Modification records:
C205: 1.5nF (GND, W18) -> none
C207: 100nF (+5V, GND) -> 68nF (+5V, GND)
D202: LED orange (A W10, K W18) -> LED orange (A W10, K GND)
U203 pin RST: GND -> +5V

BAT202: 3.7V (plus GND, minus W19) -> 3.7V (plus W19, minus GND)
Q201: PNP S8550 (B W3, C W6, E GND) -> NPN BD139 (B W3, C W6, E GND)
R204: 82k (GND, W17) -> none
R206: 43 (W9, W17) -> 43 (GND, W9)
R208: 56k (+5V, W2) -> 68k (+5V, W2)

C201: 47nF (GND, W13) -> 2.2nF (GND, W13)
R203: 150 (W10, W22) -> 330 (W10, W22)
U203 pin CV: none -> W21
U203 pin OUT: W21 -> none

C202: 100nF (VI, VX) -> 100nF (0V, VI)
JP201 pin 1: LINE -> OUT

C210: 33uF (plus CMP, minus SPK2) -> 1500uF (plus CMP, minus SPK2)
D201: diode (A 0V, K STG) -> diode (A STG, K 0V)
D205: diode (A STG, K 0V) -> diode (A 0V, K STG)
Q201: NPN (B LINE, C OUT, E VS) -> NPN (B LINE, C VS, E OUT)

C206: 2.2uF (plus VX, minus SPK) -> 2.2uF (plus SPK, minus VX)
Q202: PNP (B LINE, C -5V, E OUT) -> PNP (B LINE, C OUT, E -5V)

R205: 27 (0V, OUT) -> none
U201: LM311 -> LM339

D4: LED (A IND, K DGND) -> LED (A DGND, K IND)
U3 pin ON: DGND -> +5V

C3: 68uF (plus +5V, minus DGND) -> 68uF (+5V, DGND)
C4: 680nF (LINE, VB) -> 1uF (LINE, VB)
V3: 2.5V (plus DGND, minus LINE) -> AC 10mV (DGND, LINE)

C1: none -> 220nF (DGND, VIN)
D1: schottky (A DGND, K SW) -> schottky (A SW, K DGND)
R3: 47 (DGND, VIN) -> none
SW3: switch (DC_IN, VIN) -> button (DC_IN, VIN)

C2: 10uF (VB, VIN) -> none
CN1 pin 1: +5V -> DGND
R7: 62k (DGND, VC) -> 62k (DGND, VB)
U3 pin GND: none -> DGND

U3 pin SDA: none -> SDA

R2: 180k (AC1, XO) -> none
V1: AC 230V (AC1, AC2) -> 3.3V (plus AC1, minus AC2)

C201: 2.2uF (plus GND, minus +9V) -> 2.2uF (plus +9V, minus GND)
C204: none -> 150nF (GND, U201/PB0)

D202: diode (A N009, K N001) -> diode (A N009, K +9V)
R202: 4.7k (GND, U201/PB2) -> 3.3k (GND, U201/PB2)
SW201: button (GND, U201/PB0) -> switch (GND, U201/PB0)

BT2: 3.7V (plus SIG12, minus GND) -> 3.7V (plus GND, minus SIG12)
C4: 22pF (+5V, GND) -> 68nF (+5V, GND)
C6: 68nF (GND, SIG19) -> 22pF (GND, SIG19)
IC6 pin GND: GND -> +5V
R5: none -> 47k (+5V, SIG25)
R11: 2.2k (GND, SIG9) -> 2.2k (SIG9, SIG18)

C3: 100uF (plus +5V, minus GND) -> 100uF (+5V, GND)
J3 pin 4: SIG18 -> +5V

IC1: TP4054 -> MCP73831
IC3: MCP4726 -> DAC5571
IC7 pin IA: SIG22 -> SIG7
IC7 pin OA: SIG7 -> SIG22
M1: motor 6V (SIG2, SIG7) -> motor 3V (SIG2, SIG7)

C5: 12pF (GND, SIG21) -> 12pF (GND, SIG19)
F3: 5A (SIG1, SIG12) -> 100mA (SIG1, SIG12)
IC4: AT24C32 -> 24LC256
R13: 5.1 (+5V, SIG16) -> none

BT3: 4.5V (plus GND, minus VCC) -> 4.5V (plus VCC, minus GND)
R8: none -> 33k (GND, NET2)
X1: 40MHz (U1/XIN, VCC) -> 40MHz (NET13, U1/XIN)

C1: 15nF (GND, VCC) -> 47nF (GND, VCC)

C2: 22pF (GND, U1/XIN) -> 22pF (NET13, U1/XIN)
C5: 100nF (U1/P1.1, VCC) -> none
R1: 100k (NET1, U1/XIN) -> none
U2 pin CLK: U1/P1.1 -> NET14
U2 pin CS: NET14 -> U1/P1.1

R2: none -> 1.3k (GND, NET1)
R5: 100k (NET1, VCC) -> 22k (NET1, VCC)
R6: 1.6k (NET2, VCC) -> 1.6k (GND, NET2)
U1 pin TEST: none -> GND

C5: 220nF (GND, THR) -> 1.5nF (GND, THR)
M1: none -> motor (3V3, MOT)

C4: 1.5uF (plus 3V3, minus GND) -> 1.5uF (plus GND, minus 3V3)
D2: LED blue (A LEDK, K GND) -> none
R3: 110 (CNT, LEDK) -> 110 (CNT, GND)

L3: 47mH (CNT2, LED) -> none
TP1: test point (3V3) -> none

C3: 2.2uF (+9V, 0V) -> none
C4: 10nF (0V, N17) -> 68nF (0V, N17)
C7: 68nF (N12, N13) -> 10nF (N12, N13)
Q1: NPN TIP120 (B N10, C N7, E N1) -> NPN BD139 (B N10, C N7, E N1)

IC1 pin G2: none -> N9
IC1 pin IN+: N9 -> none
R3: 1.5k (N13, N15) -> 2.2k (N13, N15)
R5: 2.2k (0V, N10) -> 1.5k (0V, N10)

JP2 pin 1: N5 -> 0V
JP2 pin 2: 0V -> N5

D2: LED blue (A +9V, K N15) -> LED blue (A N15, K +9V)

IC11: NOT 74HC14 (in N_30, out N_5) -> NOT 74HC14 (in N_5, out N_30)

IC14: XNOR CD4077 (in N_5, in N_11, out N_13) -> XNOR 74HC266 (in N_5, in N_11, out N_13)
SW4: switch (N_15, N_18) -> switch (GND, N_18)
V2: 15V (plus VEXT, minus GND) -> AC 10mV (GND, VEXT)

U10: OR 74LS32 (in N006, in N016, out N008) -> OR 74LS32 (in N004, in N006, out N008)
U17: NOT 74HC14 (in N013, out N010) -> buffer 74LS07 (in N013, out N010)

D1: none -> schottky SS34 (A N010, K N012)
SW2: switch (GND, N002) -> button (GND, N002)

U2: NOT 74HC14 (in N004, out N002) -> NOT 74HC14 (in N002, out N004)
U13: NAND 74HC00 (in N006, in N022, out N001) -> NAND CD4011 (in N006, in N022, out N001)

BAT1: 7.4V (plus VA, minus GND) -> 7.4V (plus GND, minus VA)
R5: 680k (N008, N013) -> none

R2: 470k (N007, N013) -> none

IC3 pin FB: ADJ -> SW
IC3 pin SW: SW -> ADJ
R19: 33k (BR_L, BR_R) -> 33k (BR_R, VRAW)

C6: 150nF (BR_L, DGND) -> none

■ Work instructions ■
Retype all the data, changing nothing.

■ Written response ■
C205: 1.5nF (GND, W18) -> none
C207: 100nF (+5V, GND) -> 68nF (+5V, GND)
D202: LED orange (A W10, K W18) -> LED orange (A W10, K GND)
U203 pin RST: GND -> +5V

BAT202: 3.7V (plus GND, minus W19) -> 3.7V (plus W19, minus GND)
Q201: PNP S8550 (B W3, C W6, E GND) -> NPN BD139 (B W3, C W6, E GND)
R204: 82k (GND, W17) -> none
R206: 43 (W9, W17) -> 43 (GND, W9)
R208: 56k (+5V, W2) -> 68k (+5V, W2)

C201: 47nF (GND, W13) -> 2.2nF (GND, W13)
R203: 150 (W10, W22) -> 330 (W10, W22)
U203 pin CV: none -> W21
U203 pin OUT: W21 -> none

C202: 100nF (VI, VX) -> 100nF (0V, VI)
JP201 pin 1: LINE -> OUT

C210: 33uF (plus CMP, minus SPK2) -> 1500uF (plus CMP, minus SPK2)
D201: diode (A 0V, K STG) -> diode (A STG, K 0V)
D205: diode (A STG, K 0V) -> diode (A 0V, K STG)
Q201: NPN (B LINE, C OUT, E VS) -> NPN (B LINE, C VS, E OUT)

C206: 2.2uF (plus VX, minus SPK) -> 2.2uF (plus SPK, minus VX)
Q202: PNP (B LINE, C -5V, E OUT) -> PNP (B LINE, C OUT, E -5V)

R205: 27 (0V, OUT) -> none
U201: LM311 -> LM339

D4: LED (A IND, K DGND) -> LED (A DGND, K IND)
U3 pin ON: DGND -> +5V

C3: 68uF (plus +5V, minus DGND) -> 68uF (+5V, DGND)
C4: 680nF (LINE, VB) -> 1uF (LINE, VB)
V3: 2.5V (plus DGND, minus LINE) -> AC 10mV (DGND, LINE)

C1: none -> 220nF (DGND, VIN)
D1: schottky (A DGND, K SW) -> schottky (A SW, K DGND)
R3: 47 (DGND, VIN) -> none
SW3: switch (DC_IN, VIN) -> button (DC_IN, VIN)

C2: 10uF (VB, VIN) -> none
CN1 pin 1: +5V -> DGND
R7: 62k (DGND, VC) -> 62k (DGND, VB)
U3 pin GND: none -> DGND

U3 pin SDA: none -> SDA

R2: 180k (AC1, XO) -> none
V1: AC 230V (AC1, AC2) -> 3.3V (plus AC1, minus AC2)

C201: 2.2uF (plus GND, minus +9V) -> 2.2uF (plus +9V, minus GND)
C204: none -> 150nF (GND, U201/PB0)

D202: diode (A N009, K N001) -> diode (A N009, K +9V)
R202: 4.7k (GND, U201/PB2) -> 3.3k (GND, U201/PB2)
SW201: button (GND, U201/PB0) -> switch (GND, U201/PB0)

BT2: 3.7V (plus SIG12, minus GND) -> 3.7V (plus GND, minus SIG12)
C4: 22pF (+5V, GND) -> 68nF (+5V, GND)
C6: 68nF (GND, SIG19) -> 22pF (GND, SIG19)
IC6 pin GND: GND -> +5V
R5: none -> 47k (+5V, SIG25)
R11: 2.2k (GND, SIG9) -> 2.2k (SIG9, SIG18)

C3: 100uF (plus +5V, minus GND) -> 100uF (+5V, GND)
J3 pin 4: SIG18 -> +5V

IC1: TP4054 -> MCP73831
IC3: MCP4726 -> DAC5571
IC7 pin IA: SIG22 -> SIG7
IC7 pin OA: SIG7 -> SIG22
M1: motor 6V (SIG2, SIG7) -> motor 3V (SIG2, SIG7)

C5: 12pF (GND, SIG21) -> 12pF (GND, SIG19)
F3: 5A (SIG1, SIG12) -> 100mA (SIG1, SIG12)
IC4: AT24C32 -> 24LC256
R13: 5.1 (+5V, SIG16) -> none

BT3: 4.5V (plus GND, minus VCC) -> 4.5V (plus VCC, minus GND)
R8: none -> 33k (GND, NET2)
X1: 40MHz (U1/XIN, VCC) -> 40MHz (NET13, U1/XIN)

C1: 15nF (GND, VCC) -> 47nF (GND, VCC)

C2: 22pF (GND, U1/XIN) -> 22pF (NET13, U1/XIN)
C5: 100nF (U1/P1.1, VCC) -> none
R1: 100k (NET1, U1/XIN) -> none
U2 pin CLK: U1/P1.1 -> NET14
U2 pin CS: NET14 -> U1/P1.1

R2: none -> 1.3k (GND, NET1)
R5: 100k (NET1, VCC) -> 22k (NET1, VCC)
R6: 1.6k (NET2, VCC) -> 1.6k (GND, NET2)
U1 pin TEST: none -> GND

C5: 220nF (GND, THR) -> 1.5nF (GND, THR)
M1: none -> motor (3V3, MOT)

C4: 1.5uF (plus 3V3, minus GND) -> 1.5uF (plus GND, minus 3V3)
D2: LED blue (A LEDK, K GND) -> none
R3: 110 (CNT, LEDK) -> 110 (CNT, GND)

L3: 47mH (CNT2, LED) -> none
TP1: test point (3V3) -> none

C3: 2.2uF (+9V, 0V) -> none
C4: 10nF (0V, N17) -> 68nF (0V, N17)
C7: 68nF (N12, N13) -> 10nF (N12, N13)
Q1: NPN TIP120 (B N10, C N7, E N1) -> NPN BD139 (B N10, C N7, E N1)

IC1 pin G2: none -> N9
IC1 pin IN+: N9 -> none
R3: 1.5k (N13, N15) -> 2.2k (N13, N15)
R5: 2.2k (0V, N10) -> 1.5k (0V, N10)

JP2 pin 1: N5 -> 0V
JP2 pin 2: 0V -> N5

D2: LED blue (A +9V, K N15) -> LED blue (A N15, K +9V)

IC11: NOT 74HC14 (in N_30, out N_5) -> NOT 74HC14 (in N_5, out N_30)

IC14: XNOR CD4077 (in N_5, in N_11, out N_13) -> XNOR 74HC266 (in N_5, in N_11, out N_13)
SW4: switch (N_15, N_18) -> switch (GND, N_18)
V2: 15V (plus VEXT, minus GND) -> AC 10mV (GND, VEXT)

U10: OR 74LS32 (in N006, in N016, out N008) -> OR 74LS32 (in N004, in N006, out N008)
U17: NOT 74HC14 (in N013, out N010) -> buffer 74LS07 (in N013, out N010)

D1: none -> schottky SS34 (A N010, K N012)
SW2: switch (GND, N002) -> button (GND, N002)

U2: NOT 74HC14 (in N004, out N002) -> NOT 74HC14 (in N002, out N004)
U13: NAND 74HC00 (in N006, in N022, out N001) -> NAND CD4011 (in N006, in N022, out N001)

BAT1: 7.4V (plus VA, minus GND) -> 7.4V (plus GND, minus VA)
R5: 680k (N008, N013) -> none

R2: 470k (N007, N013) -> none

IC3 pin FB: ADJ -> SW
IC3 pin SW: SW -> ADJ
R19: 33k (BR_L, BR_R) -> 33k (BR_R, VRAW)

C6: 150nF (BR_L, DGND) -> none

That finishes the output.